[Data Boundary: Start]

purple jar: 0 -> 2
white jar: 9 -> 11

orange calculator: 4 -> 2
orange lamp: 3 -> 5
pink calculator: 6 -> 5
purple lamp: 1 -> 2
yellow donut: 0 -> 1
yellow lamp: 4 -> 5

[Data Boundary: End]

Your answer should hold every line of the entries that contains the string "orange".

orange calculator: 4 -> 2
orange lamp: 3 -> 5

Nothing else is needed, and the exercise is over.